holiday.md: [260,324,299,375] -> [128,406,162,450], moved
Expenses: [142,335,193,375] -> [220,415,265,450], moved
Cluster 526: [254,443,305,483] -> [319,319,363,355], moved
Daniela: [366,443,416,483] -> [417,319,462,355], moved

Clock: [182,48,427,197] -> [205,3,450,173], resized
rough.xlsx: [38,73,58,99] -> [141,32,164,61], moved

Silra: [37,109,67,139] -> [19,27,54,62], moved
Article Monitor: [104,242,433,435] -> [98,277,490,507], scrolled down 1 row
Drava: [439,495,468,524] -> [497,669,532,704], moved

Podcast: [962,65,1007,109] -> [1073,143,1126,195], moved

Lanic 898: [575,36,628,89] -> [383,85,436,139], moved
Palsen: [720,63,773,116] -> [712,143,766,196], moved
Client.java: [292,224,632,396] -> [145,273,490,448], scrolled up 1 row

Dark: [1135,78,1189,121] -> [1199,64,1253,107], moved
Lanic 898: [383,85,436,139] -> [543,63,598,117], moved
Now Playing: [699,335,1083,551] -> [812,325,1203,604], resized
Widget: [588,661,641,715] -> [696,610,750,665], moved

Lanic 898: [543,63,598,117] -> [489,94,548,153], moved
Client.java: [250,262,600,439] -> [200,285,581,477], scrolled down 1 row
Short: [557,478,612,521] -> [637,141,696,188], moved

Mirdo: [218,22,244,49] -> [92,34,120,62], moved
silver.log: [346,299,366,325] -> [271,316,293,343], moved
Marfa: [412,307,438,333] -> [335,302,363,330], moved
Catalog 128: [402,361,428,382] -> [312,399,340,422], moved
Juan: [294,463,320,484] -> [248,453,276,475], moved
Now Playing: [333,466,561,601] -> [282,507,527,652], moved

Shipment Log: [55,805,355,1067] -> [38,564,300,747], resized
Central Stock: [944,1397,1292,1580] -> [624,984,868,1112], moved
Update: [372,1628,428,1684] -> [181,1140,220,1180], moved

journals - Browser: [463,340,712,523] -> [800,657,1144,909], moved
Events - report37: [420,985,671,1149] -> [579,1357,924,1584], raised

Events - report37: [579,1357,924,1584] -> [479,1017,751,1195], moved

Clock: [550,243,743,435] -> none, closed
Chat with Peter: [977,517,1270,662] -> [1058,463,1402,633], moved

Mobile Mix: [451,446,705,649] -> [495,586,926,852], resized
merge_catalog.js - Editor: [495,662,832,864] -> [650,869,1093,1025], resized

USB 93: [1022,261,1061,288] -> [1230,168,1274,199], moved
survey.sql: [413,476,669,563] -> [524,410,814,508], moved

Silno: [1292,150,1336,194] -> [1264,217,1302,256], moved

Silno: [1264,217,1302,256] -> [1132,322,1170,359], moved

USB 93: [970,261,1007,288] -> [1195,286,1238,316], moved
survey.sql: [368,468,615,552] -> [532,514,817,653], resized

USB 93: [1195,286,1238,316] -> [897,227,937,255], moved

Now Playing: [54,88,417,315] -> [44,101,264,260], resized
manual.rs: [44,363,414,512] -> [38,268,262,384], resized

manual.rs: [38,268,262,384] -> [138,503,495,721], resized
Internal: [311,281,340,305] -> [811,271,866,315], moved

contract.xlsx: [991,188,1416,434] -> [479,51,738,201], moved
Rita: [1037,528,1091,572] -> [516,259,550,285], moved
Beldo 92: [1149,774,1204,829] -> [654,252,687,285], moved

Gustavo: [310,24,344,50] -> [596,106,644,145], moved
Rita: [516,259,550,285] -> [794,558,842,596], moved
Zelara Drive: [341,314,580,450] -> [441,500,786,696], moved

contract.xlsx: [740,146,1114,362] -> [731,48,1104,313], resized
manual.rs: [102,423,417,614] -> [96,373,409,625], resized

------------

## WHAT YOU HAVE TO DO
All the data above must be copied again. Leave nothing out.

## OUTPUT FOR THIS TASK
holiday.md: [260,324,299,375] -> [128,406,162,450], moved
Expenses: [142,335,193,375] -> [220,415,265,450], moved
Cluster 526: [254,443,305,483] -> [319,319,363,355], moved
Daniela: [366,443,416,483] -> [417,319,462,355], moved

Clock: [182,48,427,197] -> [205,3,450,173], resized
rough.xlsx: [38,73,58,99] -> [141,32,164,61], moved

Silra: [37,109,67,139] -> [19,27,54,62], moved
Article Monitor: [104,242,433,435] -> [98,277,490,507], scrolled down 1 row
Drava: [439,495,468,524] -> [497,669,532,704], moved

Podcast: [962,65,1007,109] -> [1073,143,1126,195], moved

Lanic 898: [575,36,628,89] -> [383,85,436,139], moved
Palsen: [720,63,773,116] -> [712,143,766,196], moved
Client.java: [292,224,632,396] -> [145,273,490,448], scrolled up 1 row

Dark: [1135,78,1189,121] -> [1199,64,1253,107], moved
Lanic 898: [383,85,436,139] -> [543,63,598,117], moved
Now Playing: [699,335,1083,551] -> [812,325,1203,604], resized
Widget: [588,661,641,715] -> [696,610,750,665], moved

Lanic 898: [543,63,598,117] -> [489,94,548,153], moved
Client.java: [250,262,600,439] -> [200,285,581,477], scrolled down 1 row
Short: [557,478,612,521] -> [637,141,696,188], moved

Mirdo: [218,22,244,49] -> [92,34,120,62], moved
silver.log: [346,299,366,325] -> [271,316,293,343], moved
Marfa: [412,307,438,333] -> [335,302,363,330], moved
Catalog 128: [402,361,428,382] -> [312,399,340,422], moved
Juan: [294,463,320,484] -> [248,453,276,475], moved
Now Playing: [333,466,561,601] -> [282,507,527,652], moved

Shipment Log: [55,805,355,1067] -> [38,564,300,747], resized
Central Stock: [944,1397,1292,1580] -> [624,984,868,1112], moved
Update: [372,1628,428,1684] -> [181,1140,220,1180], moved

journals - Browser: [463,340,712,523] -> [800,657,1144,909], moved
Events - report37: [420,985,671,1149] -> [579,1357,924,1584], raised

Events - report37: [579,1357,924,1584] -> [479,1017,751,1195], moved

Clock: [550,243,743,435] -> none, closed
Chat with Peter: [977,517,1270,662] -> [1058,463,1402,633], moved

Mobile Mix: [451,446,705,649] -> [495,586,926,852], resized
merge_catalog.js - Editor: [495,662,832,864] -> [650,869,1093,1025], resized

USB 93: [1022,261,1061,288] -> [1230,168,1274,199], moved
survey.sql: [413,476,669,563] -> [524,410,814,508], moved

Silno: [1292,150,1336,194] -> [1264,217,1302,256], moved

Silno: [1264,217,1302,256] -> [1132,322,1170,359], moved

USB 93: [970,261,1007,288] -> [1195,286,1238,316], moved
survey.sql: [368,468,615,552] -> [532,514,817,653], resized

USB 93: [1195,286,1238,316] -> [897,227,937,255], moved

Now Playing: [54,88,417,315] -> [44,101,264,260], resized
manual.rs: [44,363,414,512] -> [38,268,262,384], resized

manual.rs: [38,268,262,384] -> [138,503,495,721], resized
Internal: [311,281,340,305] -> [811,271,866,315], moved

contract.xlsx: [991,188,1416,434] -> [479,51,738,201], moved
Rita: [1037,528,1091,572] -> [516,259,550,285], moved
Beldo 92: [1149,774,1204,829] -> [654,252,687,285], moved

Gustavo: [310,24,344,50] -> [596,106,644,145], moved
Rita: [516,259,550,285] -> [794,558,842,596], moved
Zelara Drive: [341,314,580,450] -> [441,500,786,696], moved

contract.xlsx: [740,146,1114,362] -> [731,48,1104,313], resized
manual.rs: [102,423,417,614] -> [96,373,409,625], resized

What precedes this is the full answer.